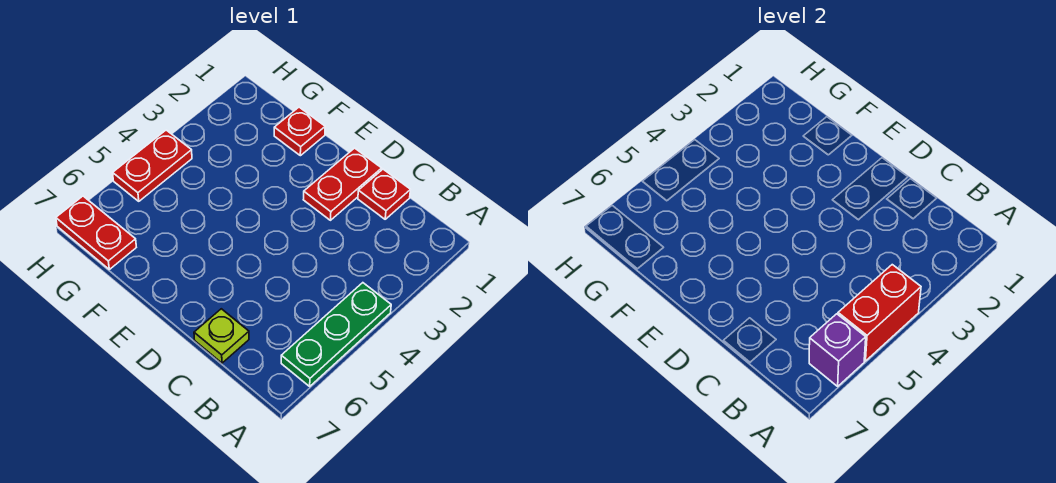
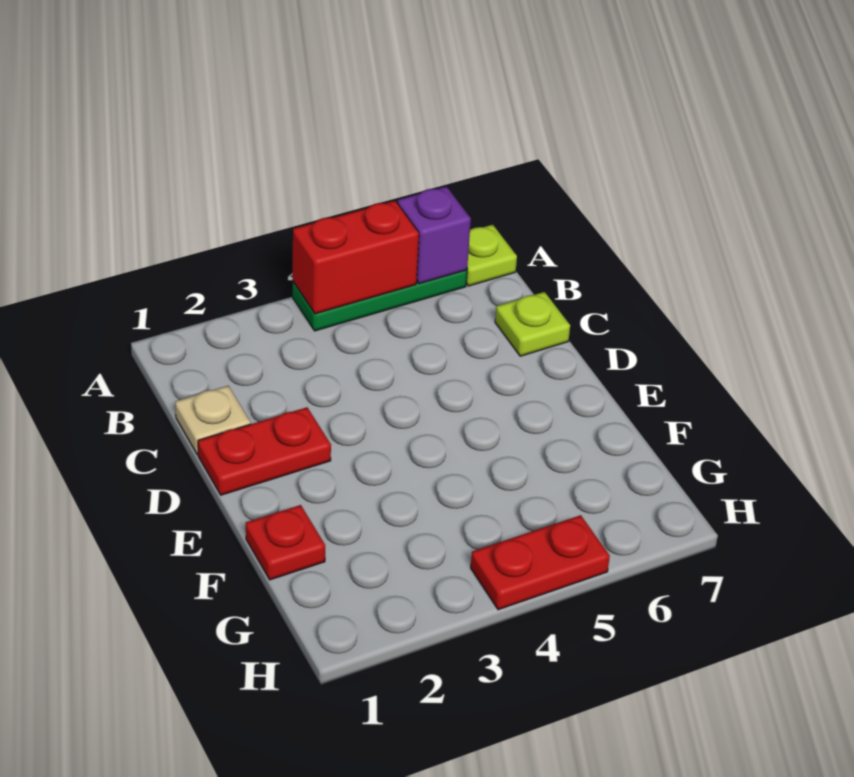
none -> lime plate A7 level 1
red plate C1 level 1 -> tan plate C1 level 1
red plate G7:H7 level 1 -> none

■ What to work on
The reply must hold every line above exactly as written and none of the pictures.

■ Task output
none -> lime plate A7 level 1
red plate C1 level 1 -> tan plate C1 level 1
red plate G7:H7 level 1 -> none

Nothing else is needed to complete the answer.